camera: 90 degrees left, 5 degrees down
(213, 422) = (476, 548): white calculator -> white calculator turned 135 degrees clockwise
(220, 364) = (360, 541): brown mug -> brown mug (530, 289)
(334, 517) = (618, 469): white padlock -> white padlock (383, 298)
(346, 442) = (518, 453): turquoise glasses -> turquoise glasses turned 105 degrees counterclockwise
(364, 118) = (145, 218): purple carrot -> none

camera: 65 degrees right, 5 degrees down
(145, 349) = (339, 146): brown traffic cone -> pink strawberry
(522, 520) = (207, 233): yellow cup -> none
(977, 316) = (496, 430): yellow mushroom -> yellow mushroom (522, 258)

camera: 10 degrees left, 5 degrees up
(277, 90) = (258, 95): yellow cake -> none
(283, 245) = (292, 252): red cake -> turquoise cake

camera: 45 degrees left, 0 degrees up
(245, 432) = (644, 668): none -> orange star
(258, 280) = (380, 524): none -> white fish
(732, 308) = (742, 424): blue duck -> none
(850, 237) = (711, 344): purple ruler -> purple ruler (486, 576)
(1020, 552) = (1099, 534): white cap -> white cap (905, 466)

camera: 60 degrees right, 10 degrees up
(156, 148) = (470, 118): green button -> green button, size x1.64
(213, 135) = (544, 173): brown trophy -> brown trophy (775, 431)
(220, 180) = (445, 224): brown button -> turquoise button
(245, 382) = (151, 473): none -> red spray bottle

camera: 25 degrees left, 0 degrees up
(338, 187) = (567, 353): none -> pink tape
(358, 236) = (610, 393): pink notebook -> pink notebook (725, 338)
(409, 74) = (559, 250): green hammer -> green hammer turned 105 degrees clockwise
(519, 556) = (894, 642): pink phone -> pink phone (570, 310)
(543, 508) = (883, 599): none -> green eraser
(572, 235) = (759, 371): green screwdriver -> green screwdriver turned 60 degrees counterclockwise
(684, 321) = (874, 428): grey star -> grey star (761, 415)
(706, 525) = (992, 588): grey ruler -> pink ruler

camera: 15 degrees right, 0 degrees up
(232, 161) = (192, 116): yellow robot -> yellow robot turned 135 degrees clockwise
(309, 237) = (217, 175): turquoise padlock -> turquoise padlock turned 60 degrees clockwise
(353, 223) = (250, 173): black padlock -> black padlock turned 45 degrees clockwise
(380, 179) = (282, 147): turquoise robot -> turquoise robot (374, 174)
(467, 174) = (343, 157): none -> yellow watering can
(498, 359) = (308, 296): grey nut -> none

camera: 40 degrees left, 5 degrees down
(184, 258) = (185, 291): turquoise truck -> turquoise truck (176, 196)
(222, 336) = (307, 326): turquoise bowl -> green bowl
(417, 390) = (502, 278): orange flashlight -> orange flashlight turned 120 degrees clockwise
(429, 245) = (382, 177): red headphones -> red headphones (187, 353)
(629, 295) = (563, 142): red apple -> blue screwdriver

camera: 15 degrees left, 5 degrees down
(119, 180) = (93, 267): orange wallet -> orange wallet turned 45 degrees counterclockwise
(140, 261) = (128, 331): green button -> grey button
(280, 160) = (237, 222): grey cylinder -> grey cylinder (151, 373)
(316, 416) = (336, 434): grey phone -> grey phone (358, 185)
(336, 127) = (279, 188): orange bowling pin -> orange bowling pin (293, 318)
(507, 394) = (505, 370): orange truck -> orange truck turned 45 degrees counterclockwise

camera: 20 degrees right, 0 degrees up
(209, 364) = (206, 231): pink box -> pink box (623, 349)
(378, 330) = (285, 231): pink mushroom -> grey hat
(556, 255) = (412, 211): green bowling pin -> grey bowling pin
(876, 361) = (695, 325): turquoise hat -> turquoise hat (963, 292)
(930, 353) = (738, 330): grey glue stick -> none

※

Give back the lines above exactly, from the one with "(467, 174) = (343, 157): none" through the last line.

◆ **Reply to the task**
(467, 174) = (343, 157): none -> yellow watering can
(498, 359) = (308, 296): grey nut -> none

camera: 40 degrees left, 5 degrees down
(184, 258) = (185, 291): turquoise truck -> turquoise truck (176, 196)
(222, 336) = (307, 326): turquoise bowl -> green bowl
(417, 390) = (502, 278): orange flashlight -> orange flashlight turned 120 degrees clockwise
(429, 245) = (382, 177): red headphones -> red headphones (187, 353)
(629, 295) = (563, 142): red apple -> blue screwdriver

camera: 15 degrees left, 5 degrees down
(119, 180) = (93, 267): orange wallet -> orange wallet turned 45 degrees counterclockwise
(140, 261) = (128, 331): green button -> grey button
(280, 160) = (237, 222): grey cylinder -> grey cylinder (151, 373)
(316, 416) = (336, 434): grey phone -> grey phone (358, 185)
(336, 127) = (279, 188): orange bowling pin -> orange bowling pin (293, 318)
(507, 394) = (505, 370): orange truck -> orange truck turned 45 degrees counterclockwise

camera: 20 degrees right, 0 degrees up
(209, 364) = (206, 231): pink box -> pink box (623, 349)
(378, 330) = (285, 231): pink mushroom -> grey hat
(556, 255) = (412, 211): green bowling pin -> grey bowling pin
(876, 361) = (695, 325): turquoise hat -> turquoise hat (963, 292)
(930, 353) = (738, 330): grey glue stick -> none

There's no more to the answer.